:: Records from a dataset ::

□ □ □ □ □ □ □

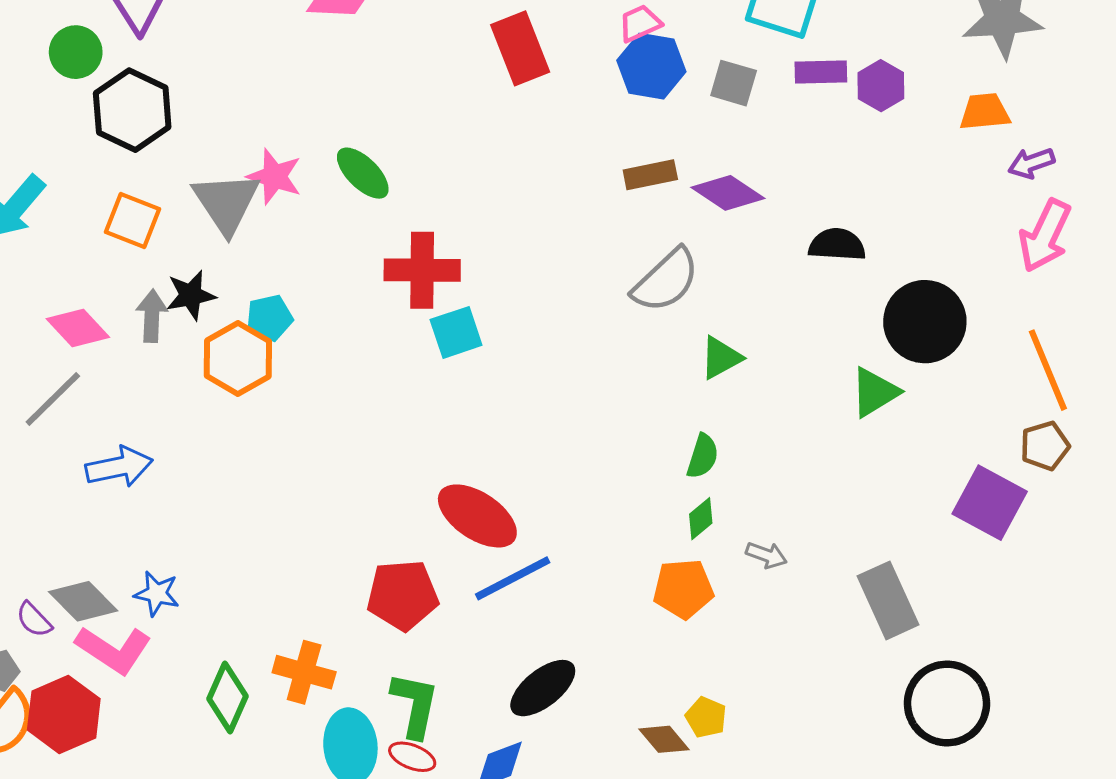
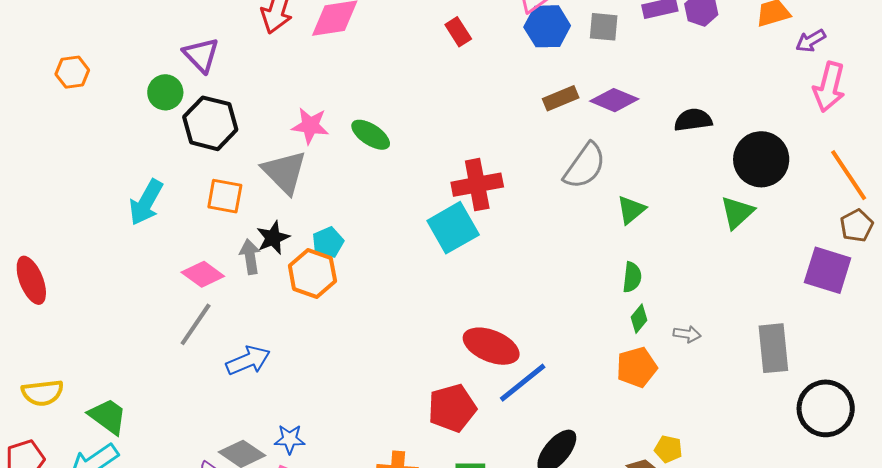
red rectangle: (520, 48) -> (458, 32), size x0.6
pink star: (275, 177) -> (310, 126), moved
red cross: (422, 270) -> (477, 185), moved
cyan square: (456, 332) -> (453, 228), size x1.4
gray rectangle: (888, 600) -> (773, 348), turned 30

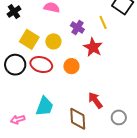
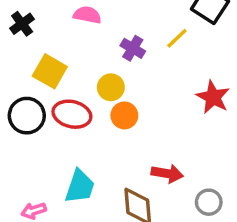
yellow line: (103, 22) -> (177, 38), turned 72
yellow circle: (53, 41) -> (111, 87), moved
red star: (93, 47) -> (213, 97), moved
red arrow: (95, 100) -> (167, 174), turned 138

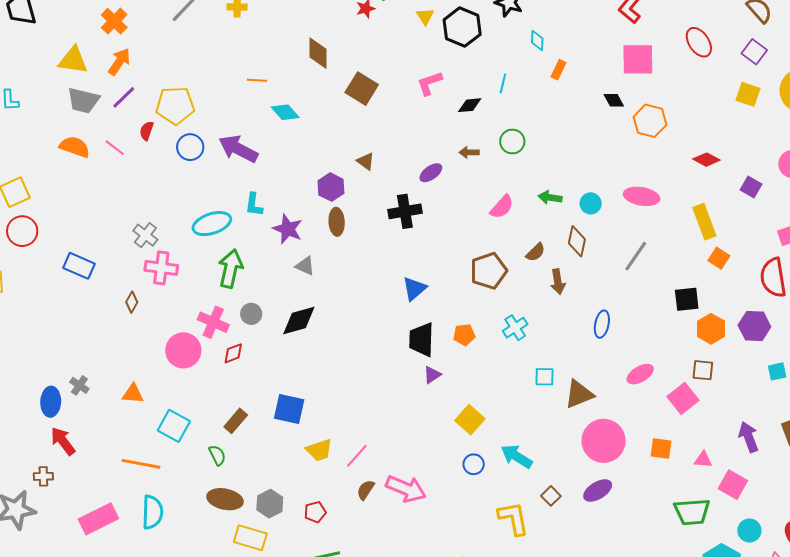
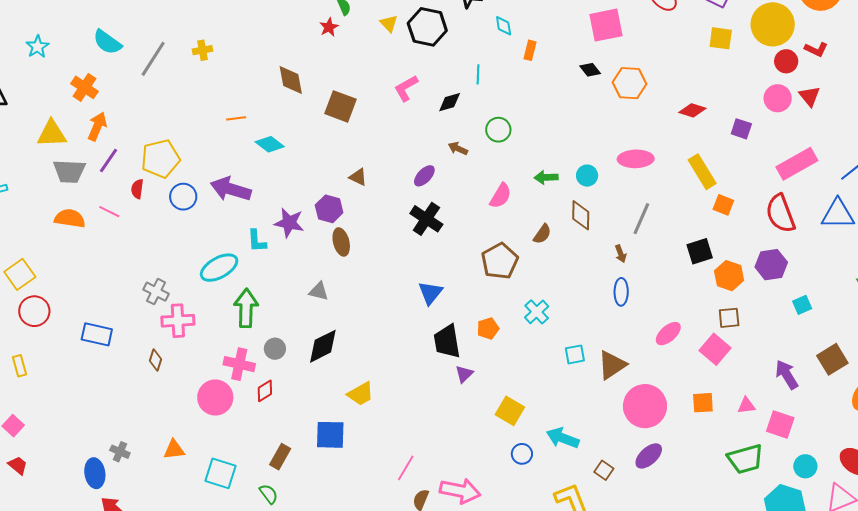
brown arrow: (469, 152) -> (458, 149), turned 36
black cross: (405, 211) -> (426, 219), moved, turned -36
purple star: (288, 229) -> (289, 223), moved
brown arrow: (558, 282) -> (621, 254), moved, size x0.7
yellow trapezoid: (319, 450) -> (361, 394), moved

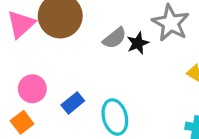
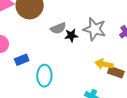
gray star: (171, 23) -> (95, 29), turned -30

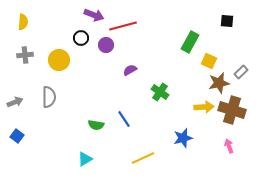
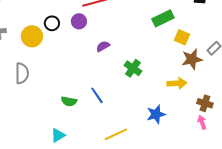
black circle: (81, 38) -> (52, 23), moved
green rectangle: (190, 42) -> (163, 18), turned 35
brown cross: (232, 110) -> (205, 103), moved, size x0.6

□ □ □ □ □ □ □

:: WORK TO COMPLETE ::
Write out exactly the lines that run from the one containing "brown arrow: (469, 152)" to the last line of the entries above, both ends kept, pictures left out.

:: TASK RESPONSE ::
brown arrow: (469, 152) -> (458, 149), turned 36
black cross: (405, 211) -> (426, 219), moved, turned -36
purple star: (288, 229) -> (289, 223), moved
brown arrow: (558, 282) -> (621, 254), moved, size x0.7
yellow trapezoid: (319, 450) -> (361, 394), moved

gray star: (171, 23) -> (95, 29), turned -30

black circle: (81, 38) -> (52, 23), moved
green rectangle: (190, 42) -> (163, 18), turned 35
brown cross: (232, 110) -> (205, 103), moved, size x0.6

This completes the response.